#### [Work item]
For the records below, output word for word the lines from the one with "(459, 223) = (345, 397): green" up to and including the one with "camera: 45 degrees left, 20 degrees up". No pictures.

Before-and-after scene images
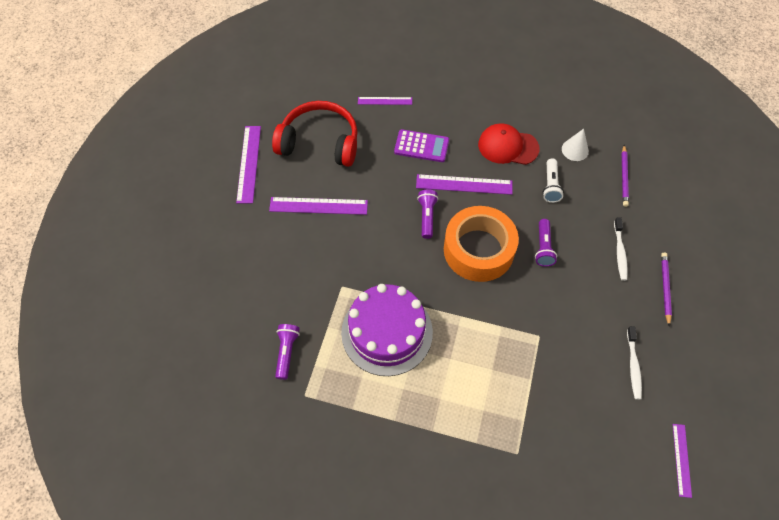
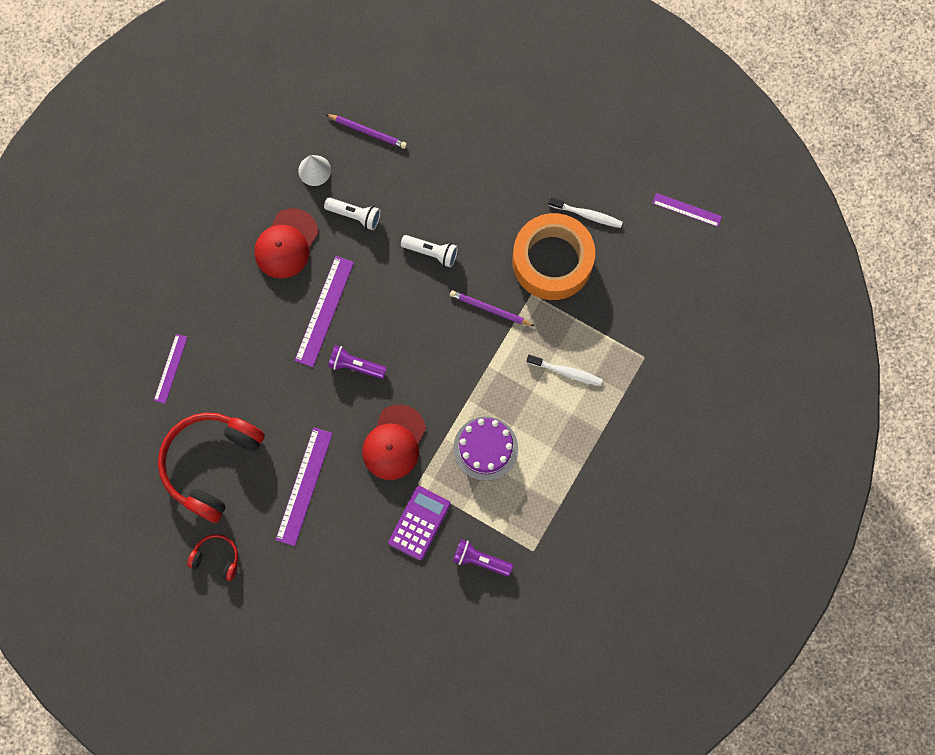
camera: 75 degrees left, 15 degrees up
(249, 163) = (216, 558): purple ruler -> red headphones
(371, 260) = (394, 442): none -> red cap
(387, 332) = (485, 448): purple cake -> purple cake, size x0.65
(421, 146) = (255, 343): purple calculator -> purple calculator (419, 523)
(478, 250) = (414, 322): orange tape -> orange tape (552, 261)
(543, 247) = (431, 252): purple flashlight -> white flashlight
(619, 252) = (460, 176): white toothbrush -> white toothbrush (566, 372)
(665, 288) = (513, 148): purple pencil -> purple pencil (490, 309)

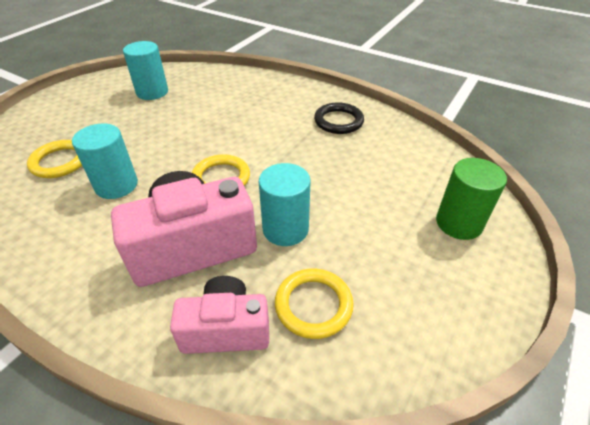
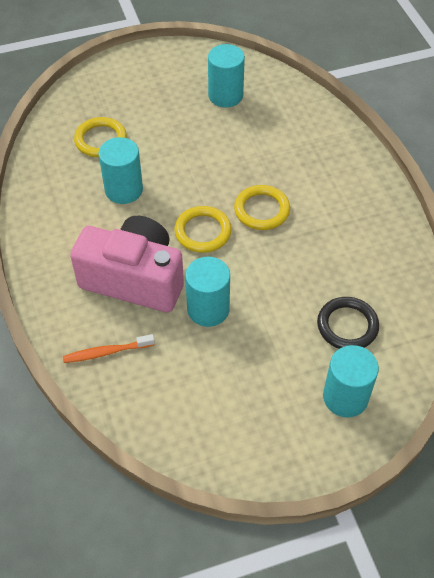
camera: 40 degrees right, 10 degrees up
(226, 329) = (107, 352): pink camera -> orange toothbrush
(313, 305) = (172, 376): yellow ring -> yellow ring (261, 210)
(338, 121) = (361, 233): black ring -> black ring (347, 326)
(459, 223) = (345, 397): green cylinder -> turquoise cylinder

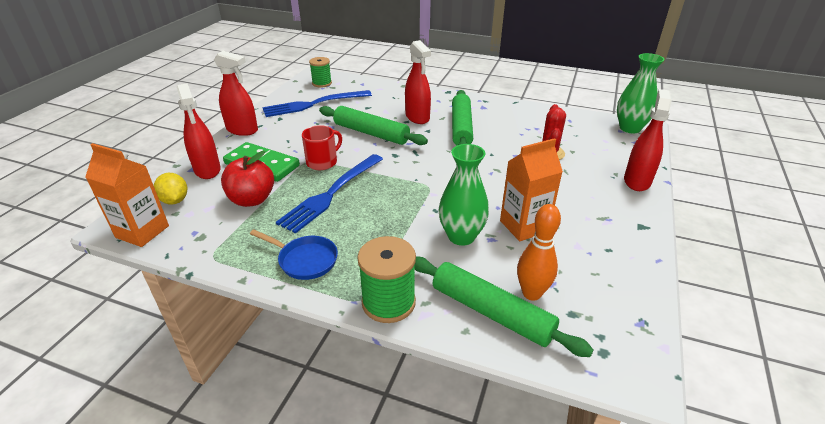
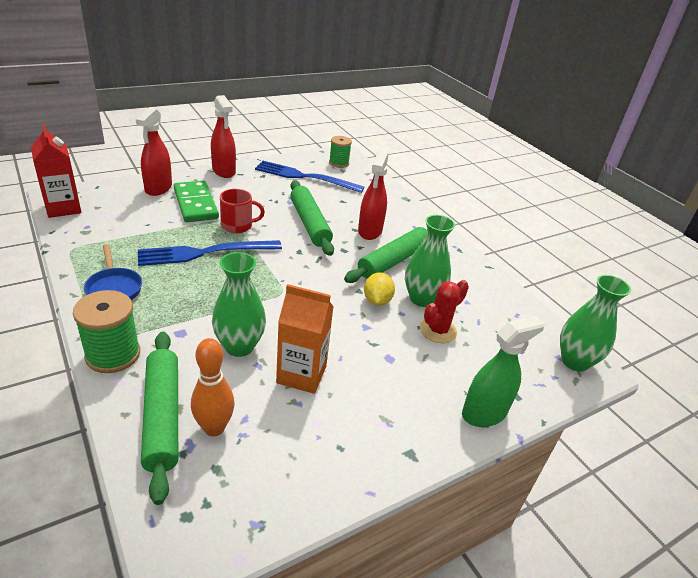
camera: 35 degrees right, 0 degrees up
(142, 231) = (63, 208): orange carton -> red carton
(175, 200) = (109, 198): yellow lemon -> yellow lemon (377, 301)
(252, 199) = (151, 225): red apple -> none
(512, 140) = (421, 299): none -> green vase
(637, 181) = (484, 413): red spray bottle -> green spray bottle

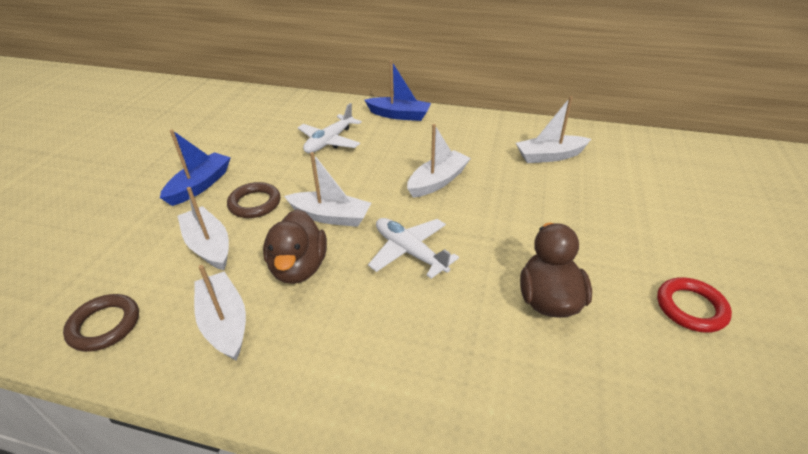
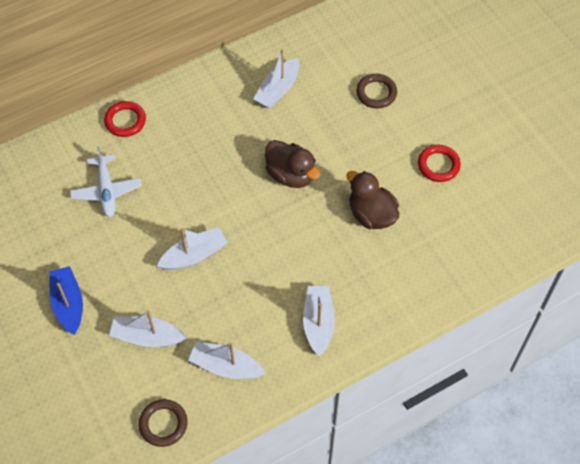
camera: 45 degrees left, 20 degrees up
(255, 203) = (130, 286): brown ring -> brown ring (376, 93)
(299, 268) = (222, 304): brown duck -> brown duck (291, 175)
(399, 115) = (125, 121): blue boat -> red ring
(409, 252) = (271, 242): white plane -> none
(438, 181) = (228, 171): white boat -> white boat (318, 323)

#### [Finished exercise]
(459, 223) = (345, 397): green cylinder -> turquoise cylinder

camera: 35 degrees right, 0 degrees up
(142, 231) = (63, 208): orange carton -> red carton
(175, 200) = (109, 198): yellow lemon -> yellow lemon (377, 301)
(252, 199) = (151, 225): red apple -> none
(512, 140) = (421, 299): none -> green vase
(637, 181) = (484, 413): red spray bottle -> green spray bottle

camera: 45 degrees left, 20 degrees up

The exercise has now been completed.